Entries taken from a collection:
──────────
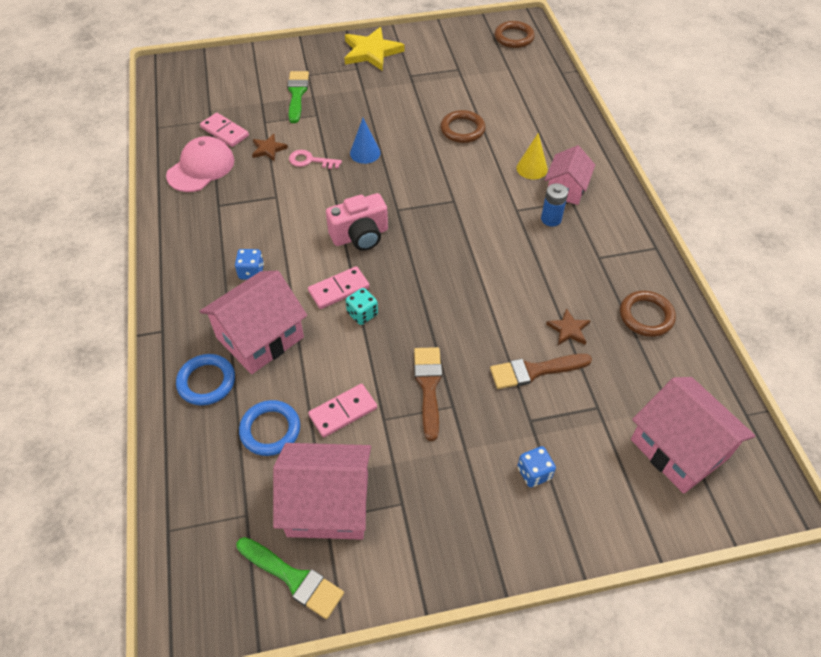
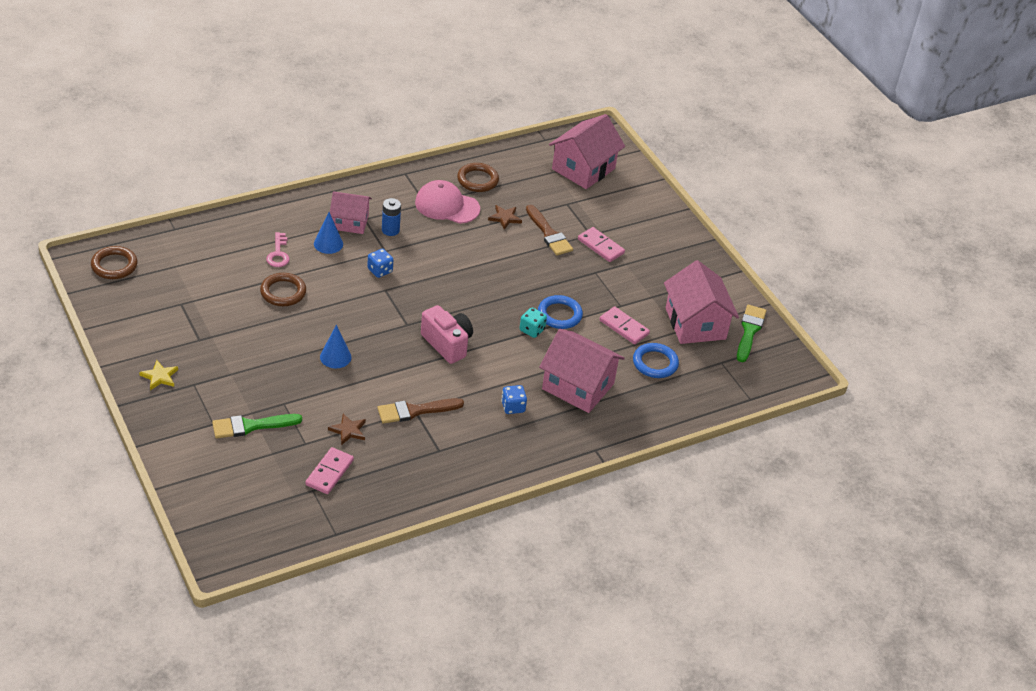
camera: 110 degrees left, 10 degrees down
(201, 168) = (390, 477): pink cap -> pink cap (447, 206)
(206, 382) = (631, 408): blue ring -> blue ring (559, 315)
(310, 161) = (357, 395): pink key -> pink key (278, 254)
(339, 289) = (512, 348): pink domino -> pink domino (600, 246)
(371, 52) = (159, 377): yellow star -> yellow star, size x0.52
(428, 387) = (584, 286): brown brush -> brown brush (415, 411)
(532, 168) = (328, 244): yellow cone -> blue cone
(534, 473) = (629, 231): blue dice -> blue dice (380, 270)

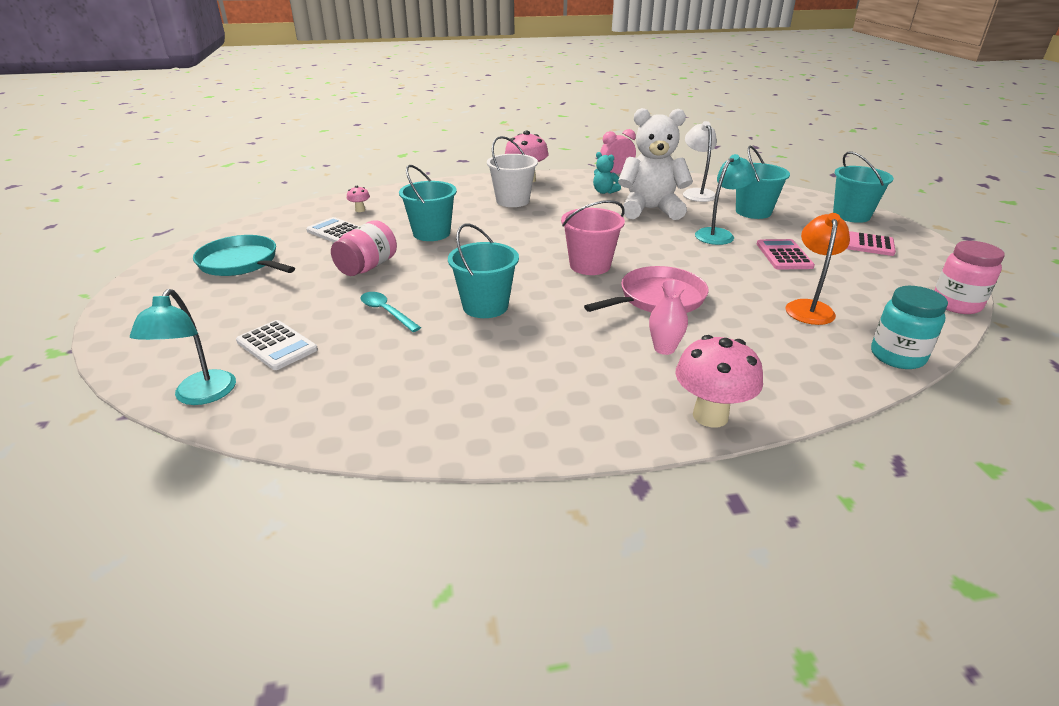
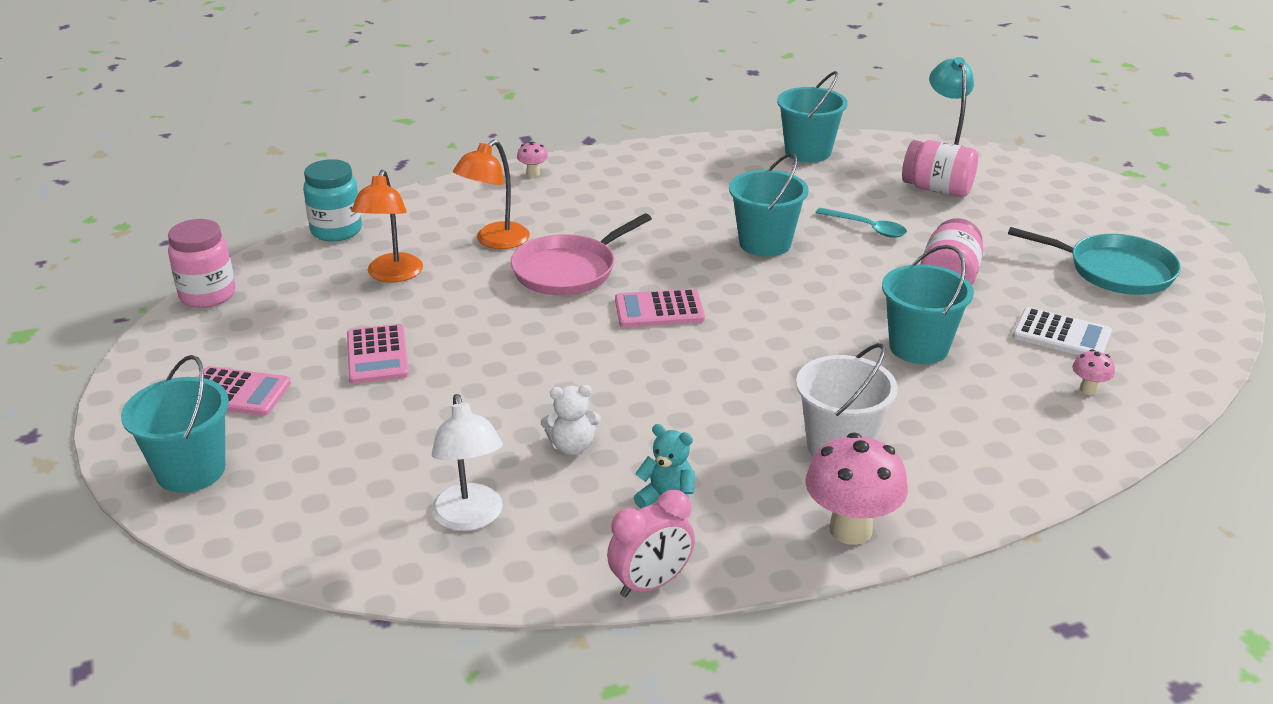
camera: 170 degrees right, 0 degrees up
(277, 345) = (937, 189): white calculator -> pink jar
(590, 265) = (659, 310): pink bucket -> pink calculator
(650, 210) = (572, 447): white teddy bear -> white teddy bear, size x0.44
(664, 348) = (566, 218): pink vase -> none
(710, 416) = (533, 174): pink mushroom -> pink mushroom, size x0.47
(719, 234) = (461, 391): turquoise lamp -> none
(729, 330) = (495, 241): none -> orange lamp
(753, 212) = (376, 462): turquoise bucket -> turquoise bucket (808, 152)

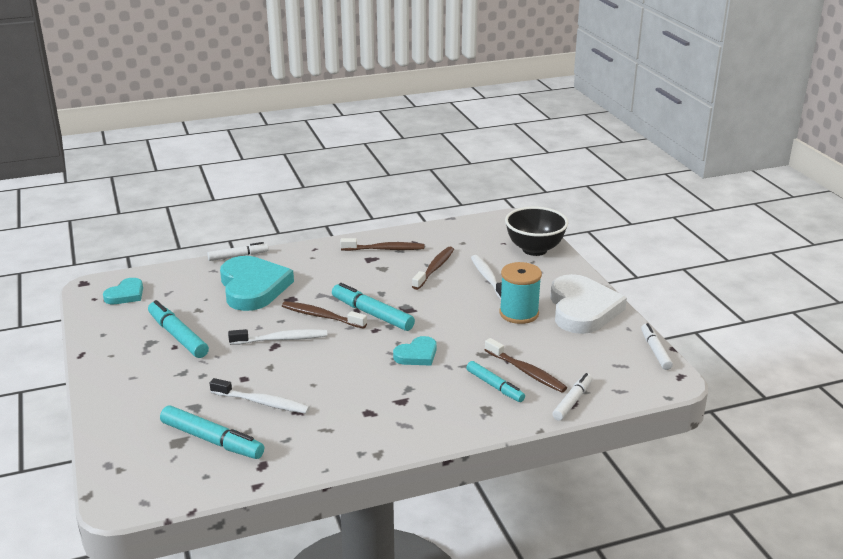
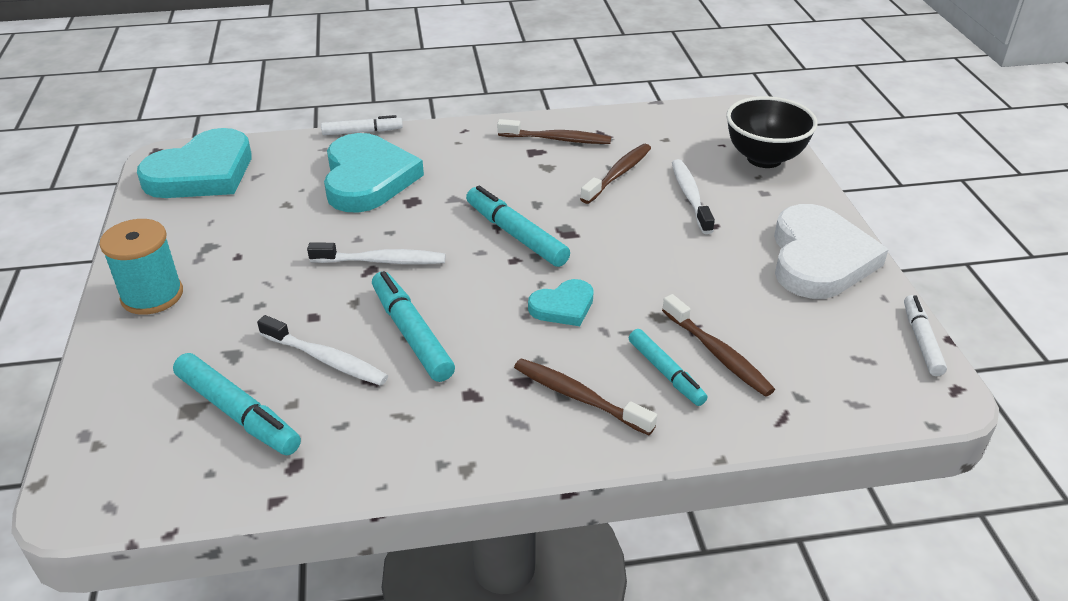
camera: 10 degrees right, 10 degrees up
(125, 294) = (202, 173): turquoise heart -> turquoise heart, size x1.99
(178, 336) = (247, 241): turquoise marker -> turquoise marker (411, 334)
(321, 316) = (445, 231): brown toothbrush -> brown toothbrush (578, 397)
(519, 313) = (724, 256): turquoise spool -> turquoise spool (152, 295)
(572, 401) = (779, 413): white marker -> none

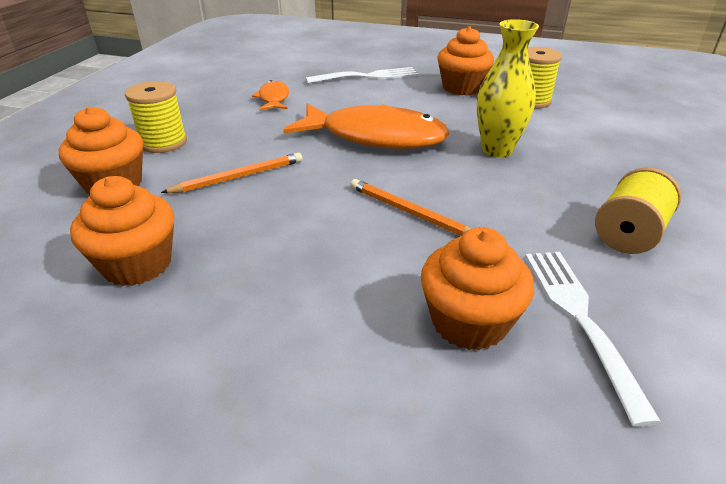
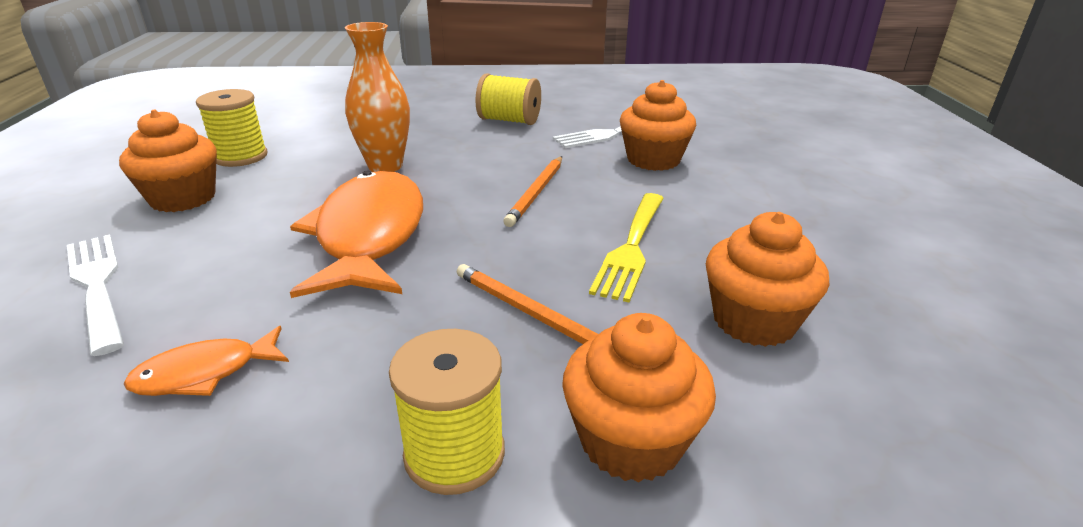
camera: 110 degrees left, 5 degrees down
(281, 238) = (631, 246): none -> yellow fork
(497, 150) = (385, 166): yellow vase -> orange vase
──────────
All of the lines above must be repeated without alteration, though the pictures are to be excluded.

camera: 110 degrees left, 10 degrees down
(201, 168) = (390, 477): pink cap -> pink cap (447, 206)
(206, 382) = (631, 408): blue ring -> blue ring (559, 315)
(310, 161) = (357, 395): pink key -> pink key (278, 254)
(339, 289) = (512, 348): pink domino -> pink domino (600, 246)
(371, 52) = (159, 377): yellow star -> yellow star, size x0.52
(428, 387) = (584, 286): brown brush -> brown brush (415, 411)
(532, 168) = (328, 244): yellow cone -> blue cone
(534, 473) = (629, 231): blue dice -> blue dice (380, 270)

camera: 170 degrees right, 0 degrees up
(277, 345) = (937, 189): white calculator -> pink jar
(590, 265) = (659, 310): pink bucket -> pink calculator
(650, 210) = (572, 447): white teddy bear -> white teddy bear, size x0.44
(664, 348) = (566, 218): pink vase -> none
(710, 416) = (533, 174): pink mushroom -> pink mushroom, size x0.47
(719, 234) = (461, 391): turquoise lamp -> none
(729, 330) = (495, 241): none -> orange lamp
(753, 212) = (376, 462): turquoise bucket -> turquoise bucket (808, 152)

camera: 10 degrees right, 10 degrees up
(125, 294) = (202, 173): turquoise heart -> turquoise heart, size x1.99
(178, 336) = (247, 241): turquoise marker -> turquoise marker (411, 334)
(321, 316) = (445, 231): brown toothbrush -> brown toothbrush (578, 397)
(519, 313) = (724, 256): turquoise spool -> turquoise spool (152, 295)
(572, 401) = (779, 413): white marker -> none

camera: 110 degrees left, 5 degrees down
(281, 238) = (631, 246): none -> yellow fork
(497, 150) = (385, 166): yellow vase -> orange vase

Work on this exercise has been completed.